EXERCISE PROMPT: What is needed here is an exact printout of the data, with no pictures included.

Before-and-after object lists:
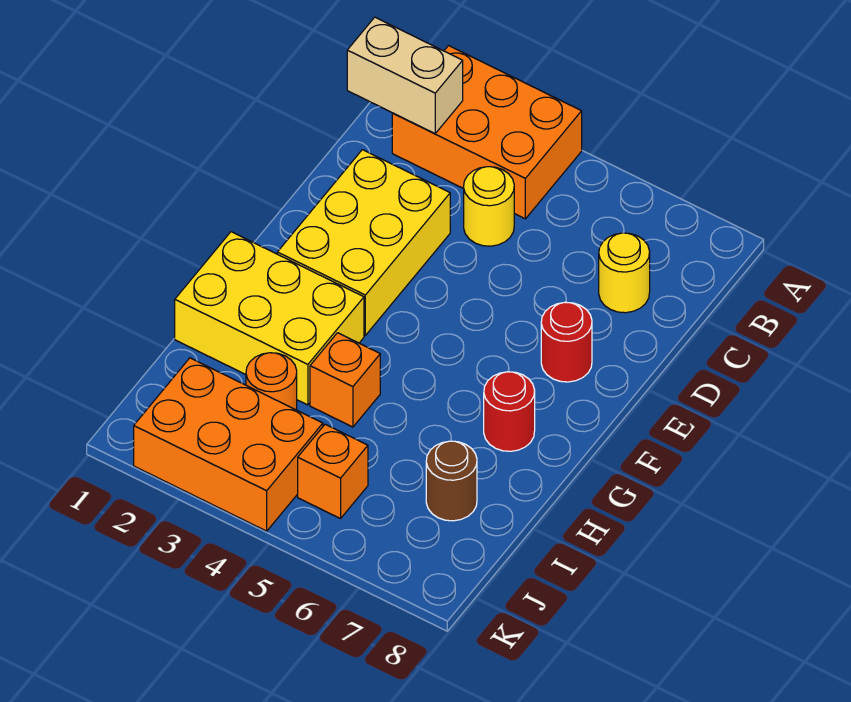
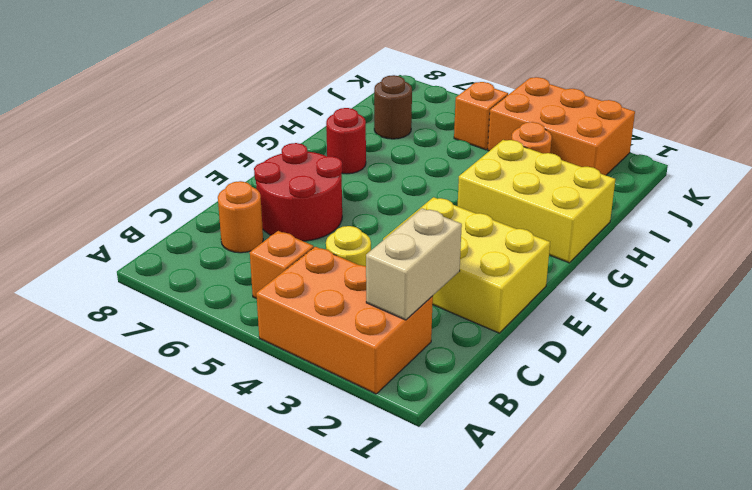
tan brick B1:B2 level 2 -> tan brick B2:C2 level 2
yellow round brick C7 level 1 -> orange round brick C7 level 1
yellow brick D2:F3 level 1 -> yellow brick D1:E3 level 1
red round brick E7 level 1 -> red round brick D6:E7 level 1
orange brick H4 level 1 -> orange brick B5 level 1

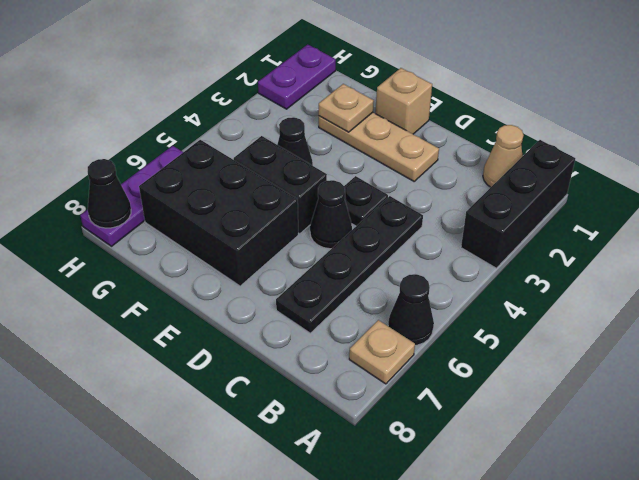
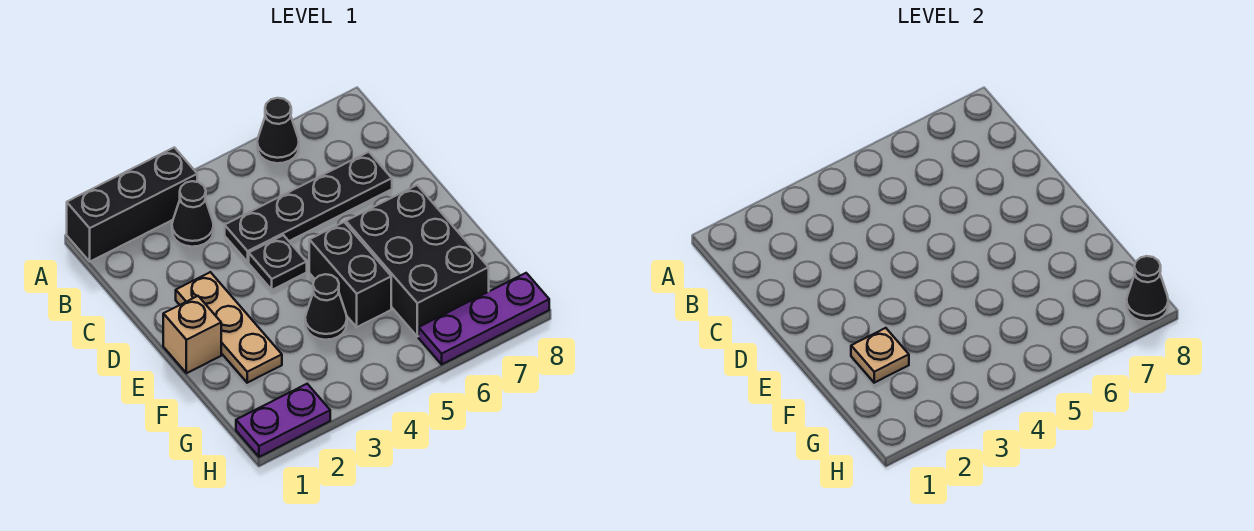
tan plate A7 level 1 -> none
tan cone B1 level 1 -> none
black cone D5 level 1 -> black cone B3 level 1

THE ANSWER:
tan brick B1:B2 level 2 -> tan brick B2:C2 level 2
yellow round brick C7 level 1 -> orange round brick C7 level 1
yellow brick D2:F3 level 1 -> yellow brick D1:E3 level 1
red round brick E7 level 1 -> red round brick D6:E7 level 1
orange brick H4 level 1 -> orange brick B5 level 1

tan plate A7 level 1 -> none
tan cone B1 level 1 -> none
black cone D5 level 1 -> black cone B3 level 1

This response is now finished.